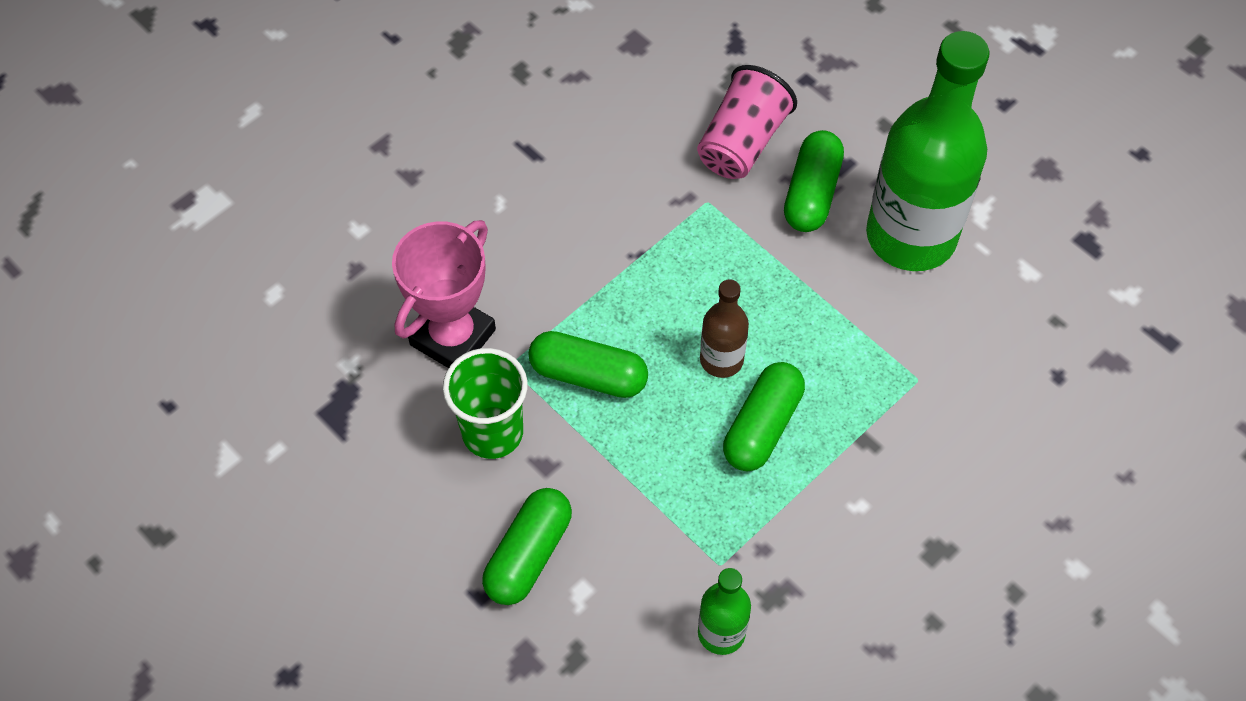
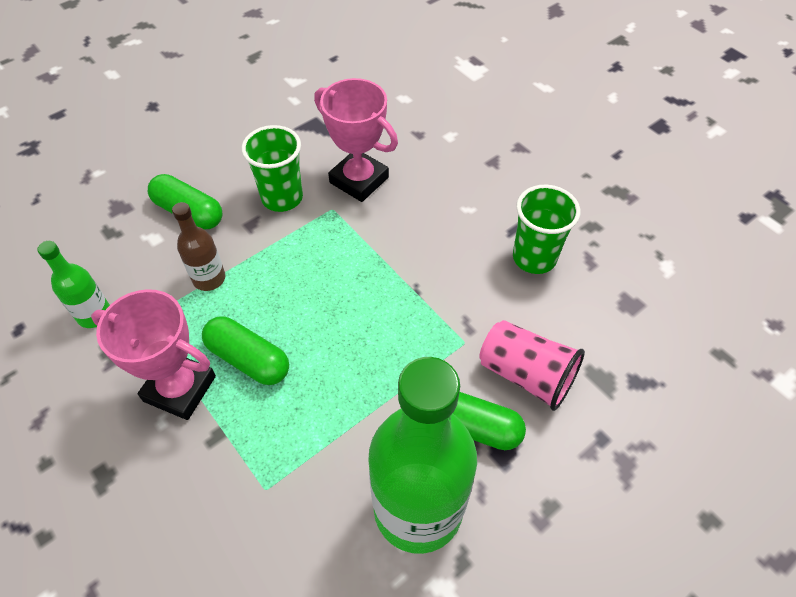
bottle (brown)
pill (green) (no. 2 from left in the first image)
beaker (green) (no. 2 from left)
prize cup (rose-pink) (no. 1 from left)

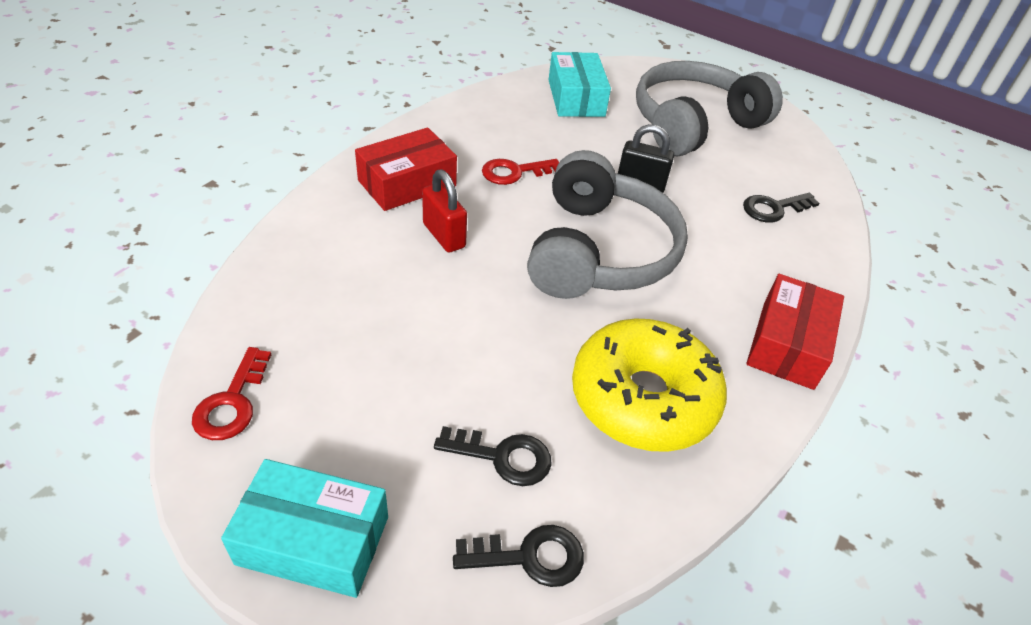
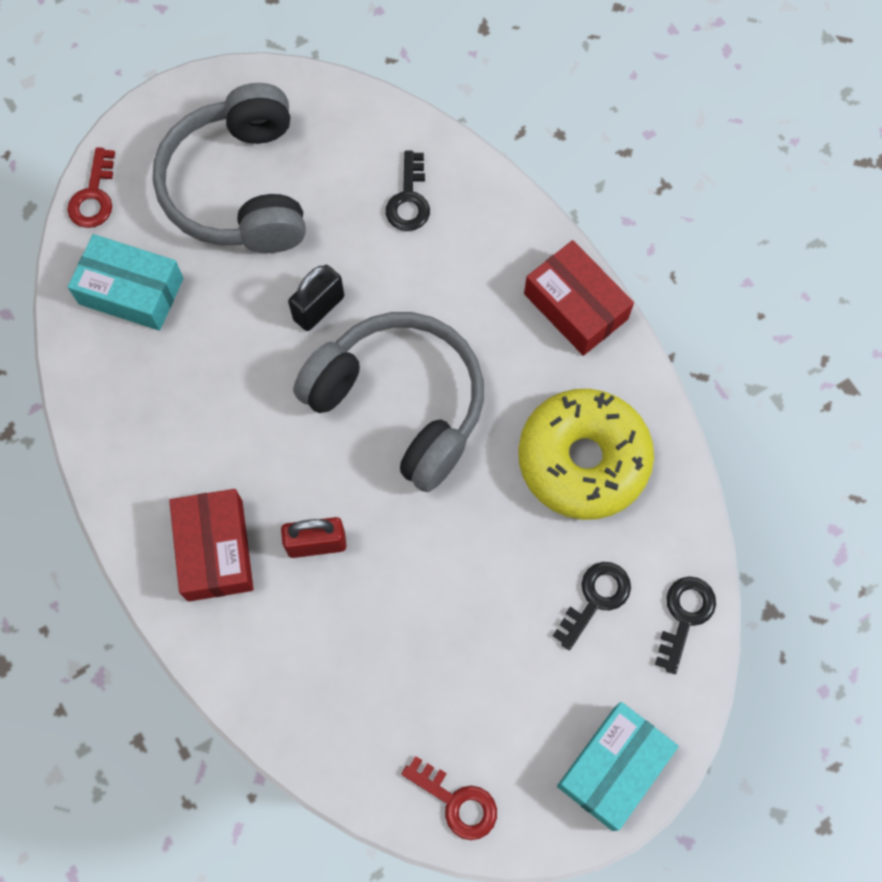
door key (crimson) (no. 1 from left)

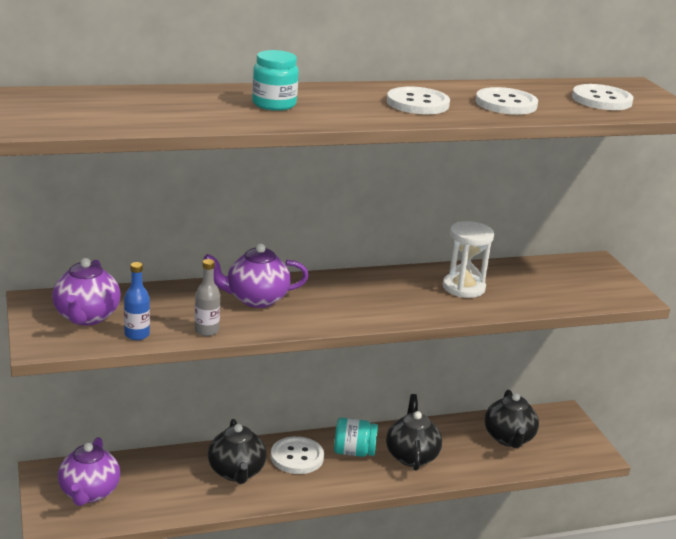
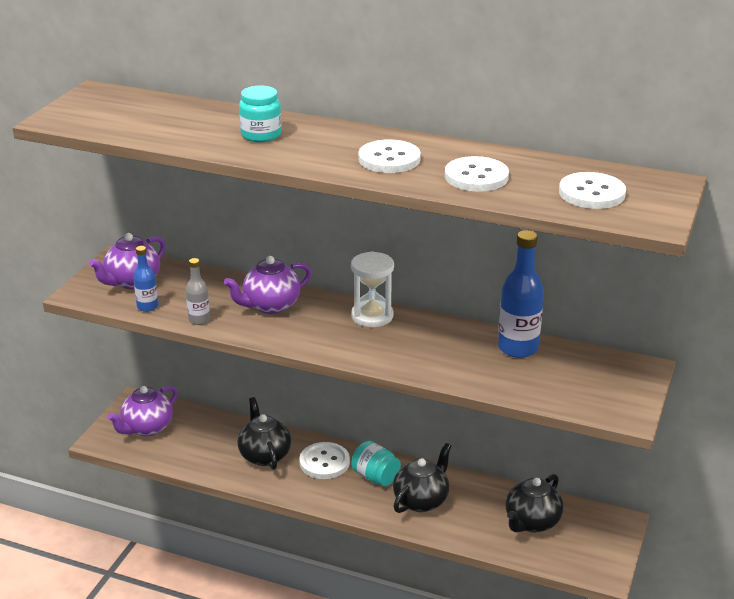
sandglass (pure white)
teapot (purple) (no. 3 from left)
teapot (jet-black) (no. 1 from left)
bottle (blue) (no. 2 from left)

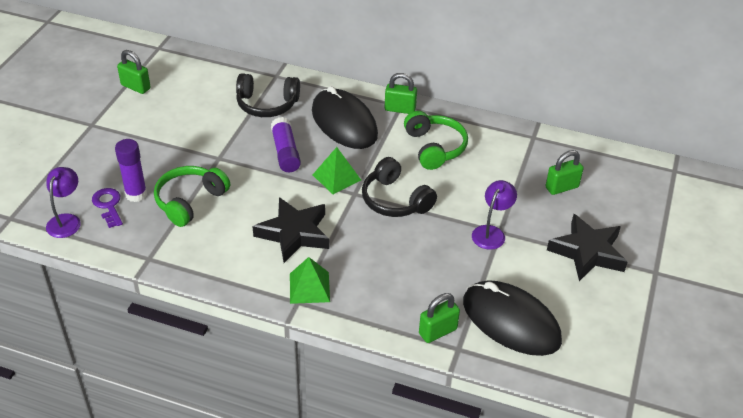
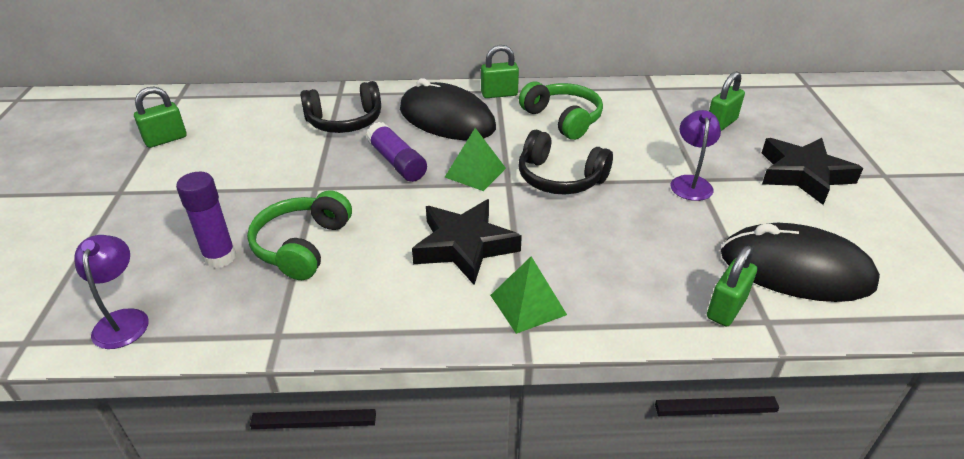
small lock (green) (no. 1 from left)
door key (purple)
________
- Exercise goal: Pictures stay out, and every line of the records is transcribed exactly.

- Your response:
bottle (brown)
pill (green) (no. 2 from left in the first image)
beaker (green) (no. 2 from left)
prize cup (rose-pink) (no. 1 from left)

door key (crimson) (no. 1 from left)

sandglass (pure white)
teapot (purple) (no. 3 from left)
teapot (jet-black) (no. 1 from left)
bottle (blue) (no. 2 from left)

small lock (green) (no. 1 from left)
door key (purple)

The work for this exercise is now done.